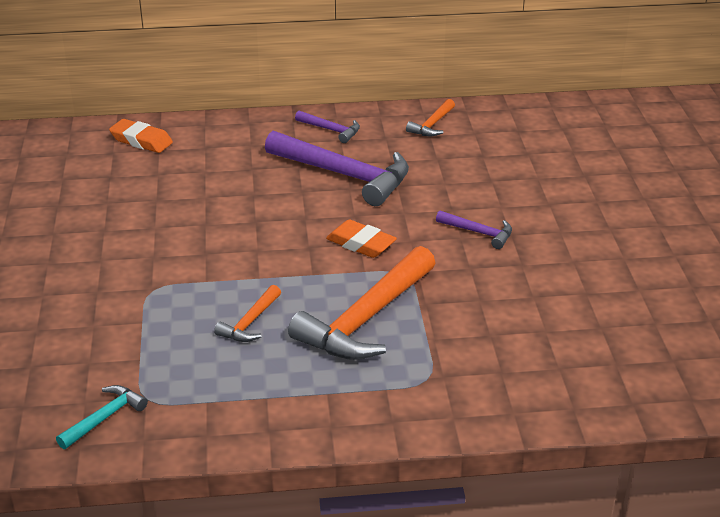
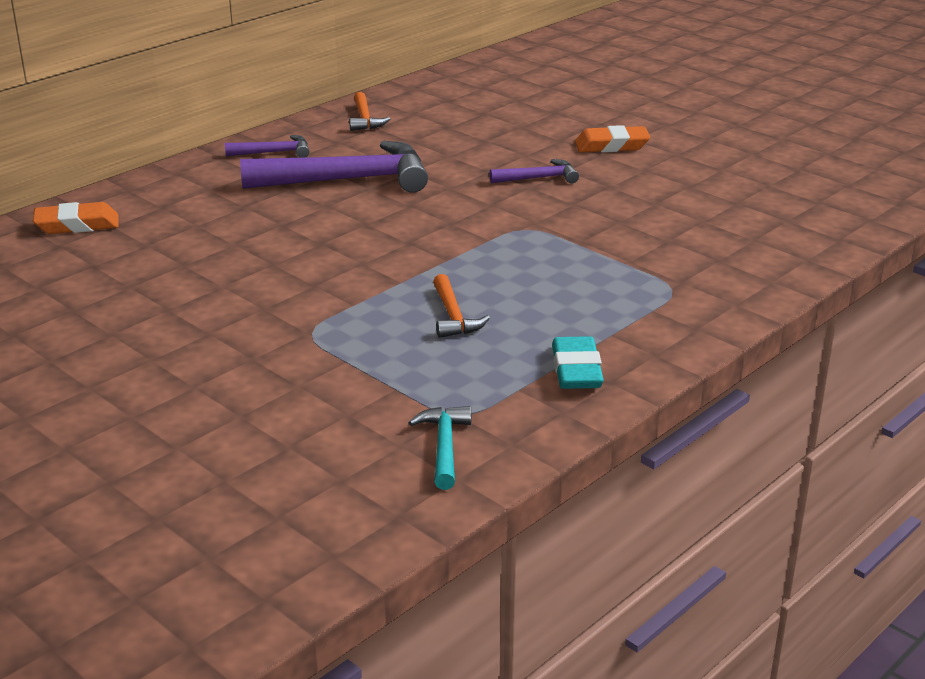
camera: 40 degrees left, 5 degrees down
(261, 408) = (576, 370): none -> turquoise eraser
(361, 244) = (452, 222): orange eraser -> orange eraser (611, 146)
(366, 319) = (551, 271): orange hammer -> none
* * *
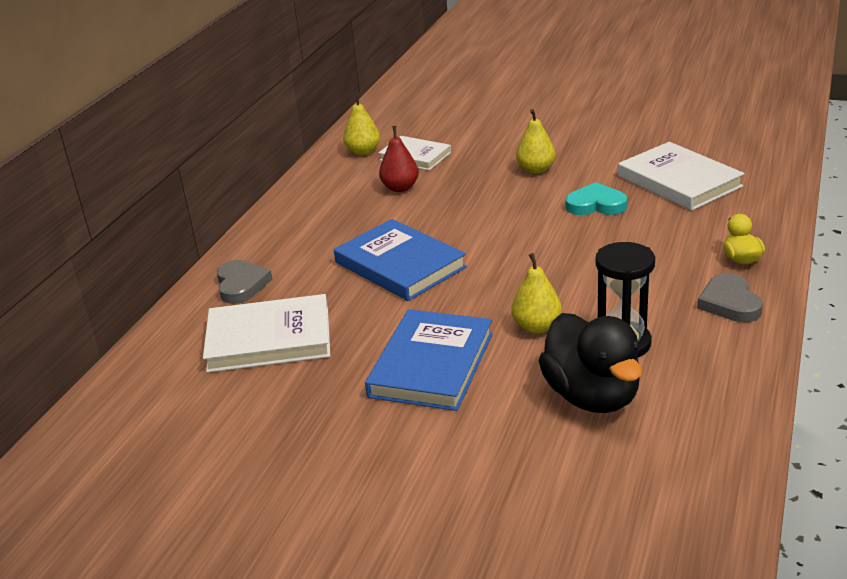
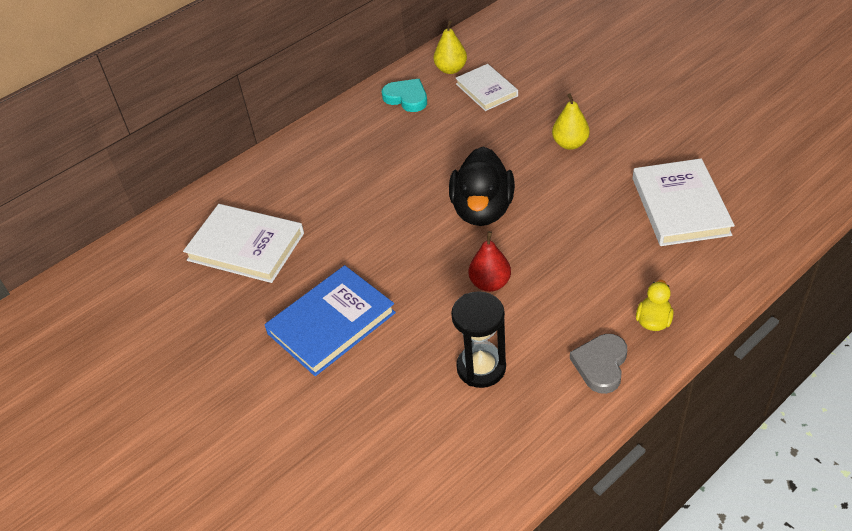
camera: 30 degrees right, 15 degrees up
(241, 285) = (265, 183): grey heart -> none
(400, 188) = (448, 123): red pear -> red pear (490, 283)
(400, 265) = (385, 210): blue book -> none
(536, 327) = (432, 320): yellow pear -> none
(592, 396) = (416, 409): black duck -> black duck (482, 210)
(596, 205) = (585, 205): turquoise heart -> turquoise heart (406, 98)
* * *
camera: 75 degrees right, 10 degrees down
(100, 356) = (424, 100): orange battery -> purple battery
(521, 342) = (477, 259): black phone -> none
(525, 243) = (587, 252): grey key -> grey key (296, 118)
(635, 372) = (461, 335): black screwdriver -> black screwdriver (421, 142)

TASK DETAILS - What you give back should be only the lines of the records above, starting at the line with "(100, 356) = (424, 100): orange" and ending at the line with "(635, 372) = (461, 335): black", restated word for word.

SOLUTION TO THE PROBLEM -
(100, 356) = (424, 100): orange battery -> purple battery
(521, 342) = (477, 259): black phone -> none
(525, 243) = (587, 252): grey key -> grey key (296, 118)
(635, 372) = (461, 335): black screwdriver -> black screwdriver (421, 142)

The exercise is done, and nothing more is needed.